### WORK REQUEST
Starting with the line that contains "camera: 70 degrees left, 15 degrees up", set down each line through the end of the entries below, exactly and with nothing added.

### SUPPLIED MATERIAL

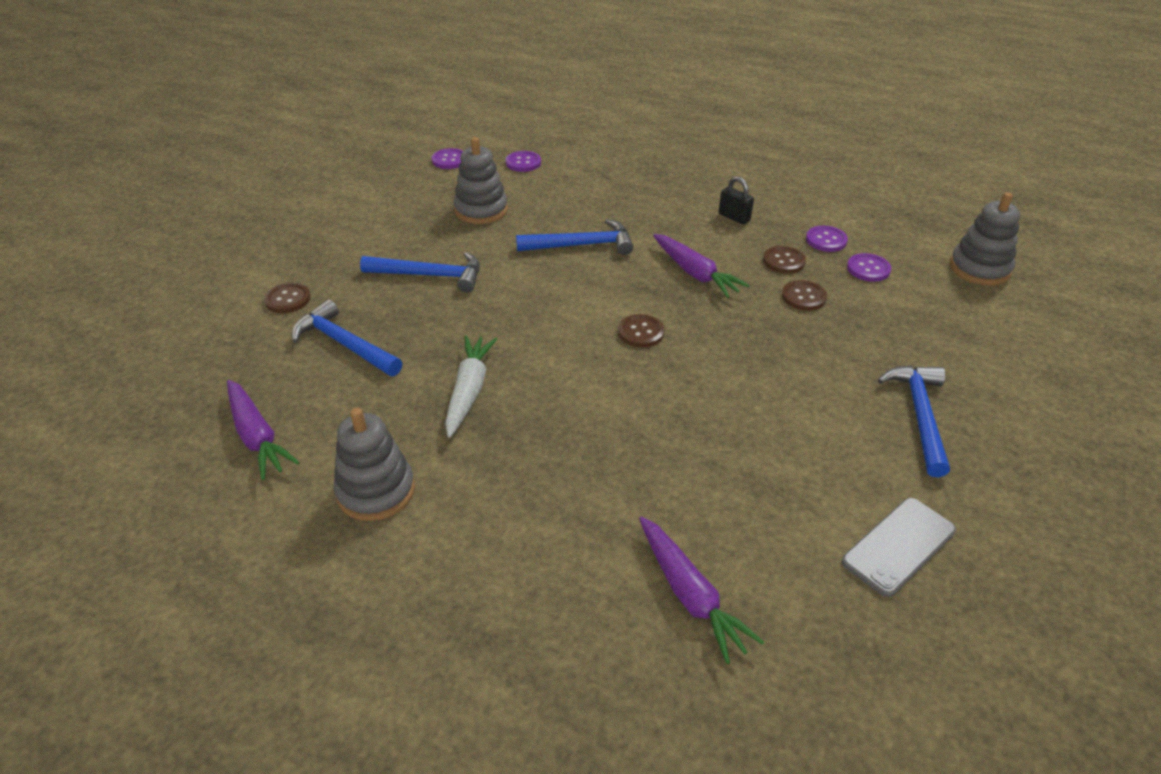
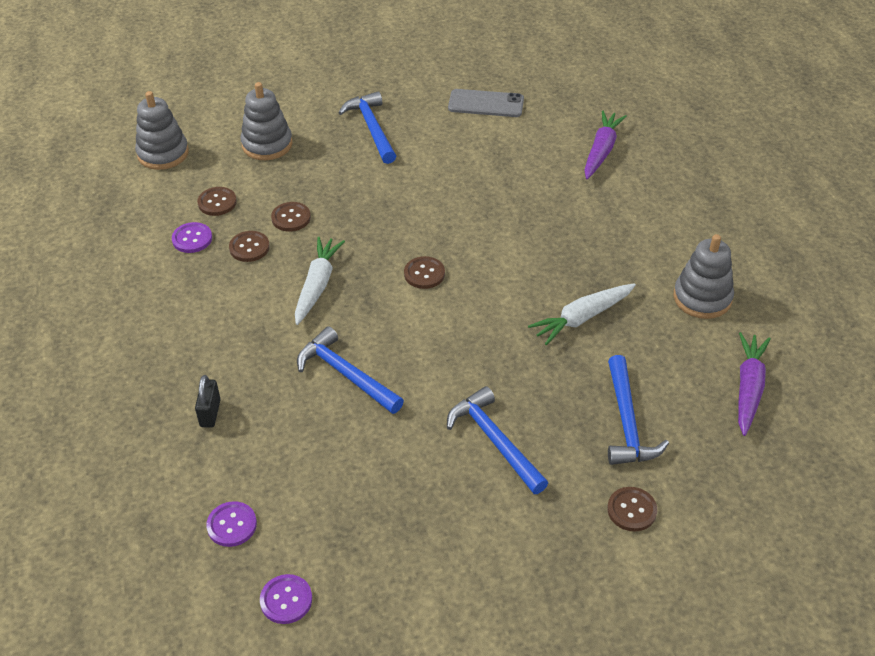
camera: 130 degrees left, 5 degrees up
grey stacking toy [454,137,508,224] -> grey stacking toy moved to [240,82,293,160]
purple carrot [653,234,750,298] -> white carrot [295,237,345,325]
black padlock [719,176,754,225] -> black padlock moved to [195,375,221,428]
purple button [847,253,891,282] -> brown button [197,187,237,216]
blue hammer [878,365,950,477] -> blue hammer turned 105 degrees clockwise [338,91,396,164]

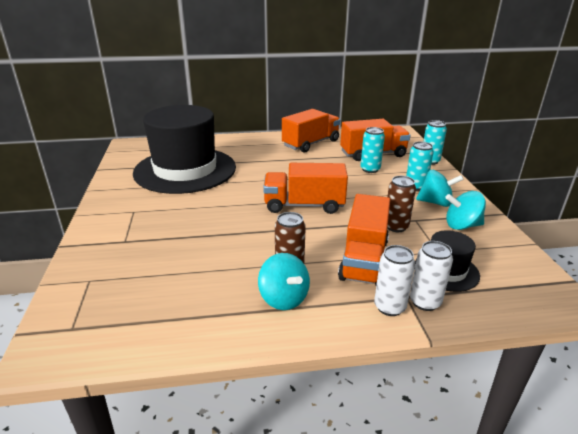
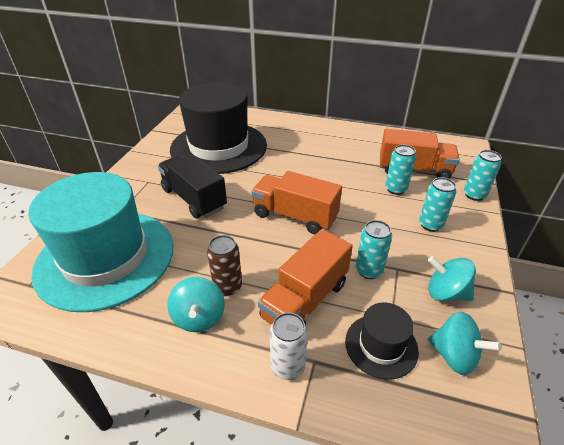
camera: 25 degrees right, 10 degrees up
orange truck [282,109,340,152] -> none
brown can [387,176,416,232] -> turquoise can [356,220,392,279]
white can [410,241,453,311] -> none
turquoise spinning top [416,170,464,207] -> turquoise spinning top moved to [428,312,502,375]
none -> turquoise hat [28,172,173,312]
none -> black truck [158,155,227,219]

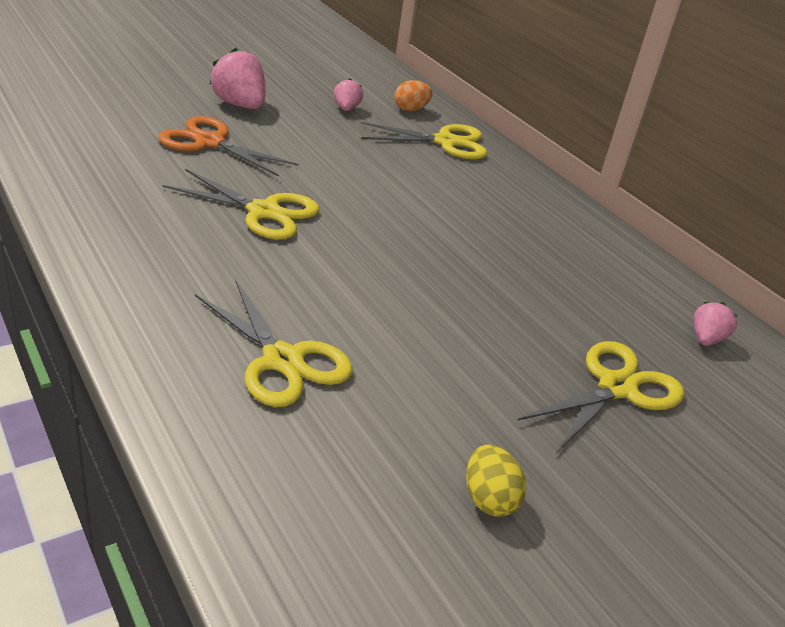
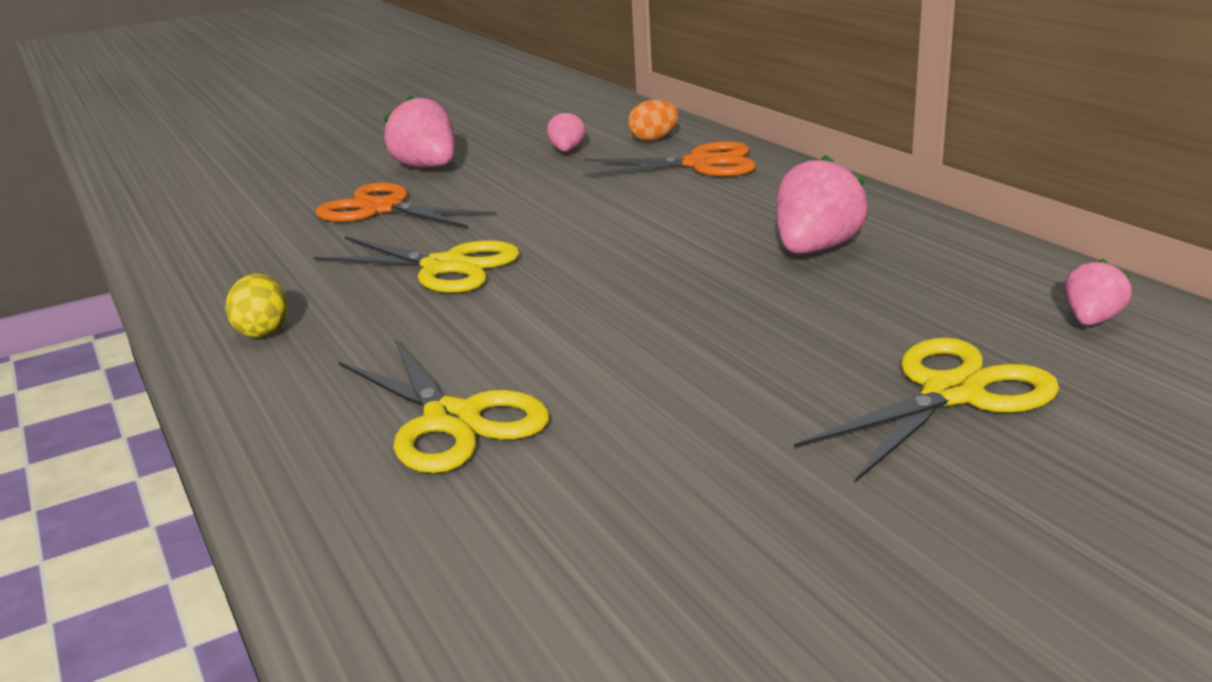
camera: 10 degrees right, 10 degrees down
yellow scissors [361,122,487,160] -> orange scissors [583,141,756,177]
yellow egg [466,444,526,517] -> yellow egg moved to [225,274,287,337]
none -> pink strawberry [776,154,868,254]

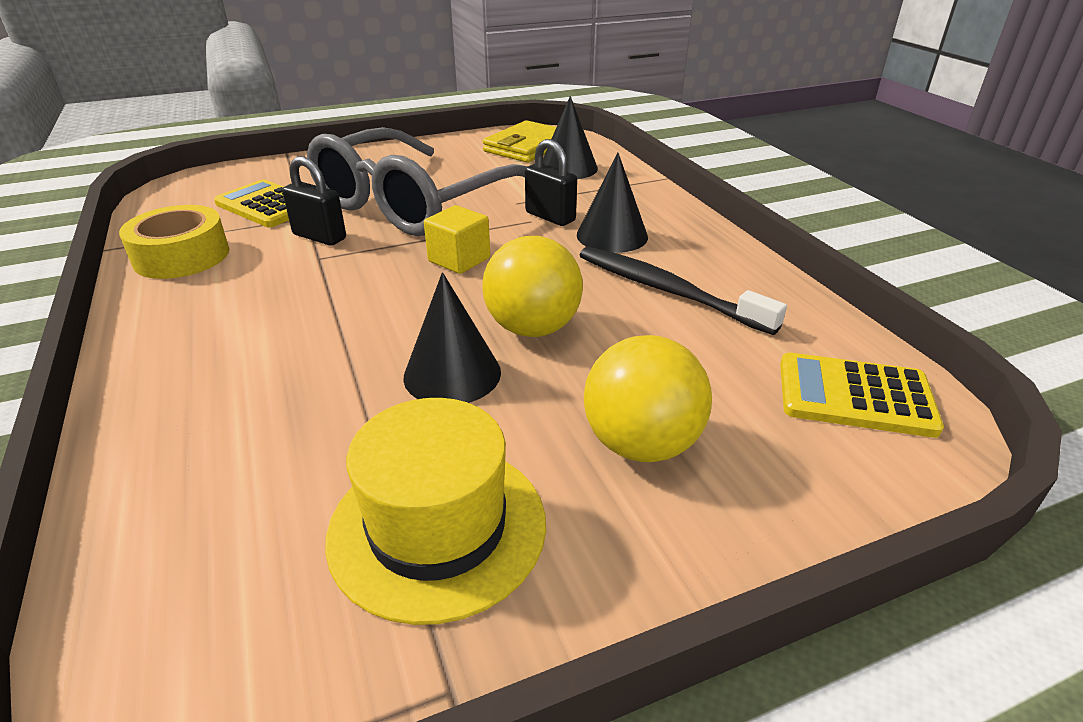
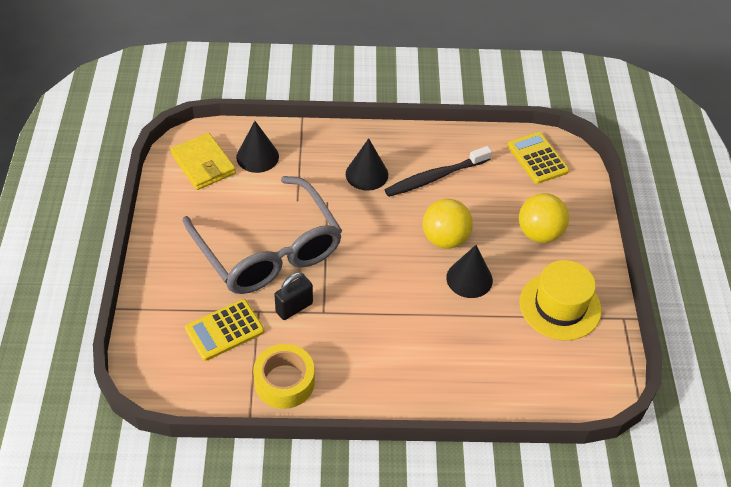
camera: 70 degrees left, 15 degrees up
yellow cube [424,205,490,274] -> none
black padlock [525,139,577,226] -> none
yellow calculator [780,353,944,438] -> yellow calculator turned 120 degrees clockwise [507,132,569,184]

### ANSWER TO THE PROBLEM
camera: 70 degrees left, 15 degrees up
yellow cube [424,205,490,274] -> none
black padlock [525,139,577,226] -> none
yellow calculator [780,353,944,438] -> yellow calculator turned 120 degrees clockwise [507,132,569,184]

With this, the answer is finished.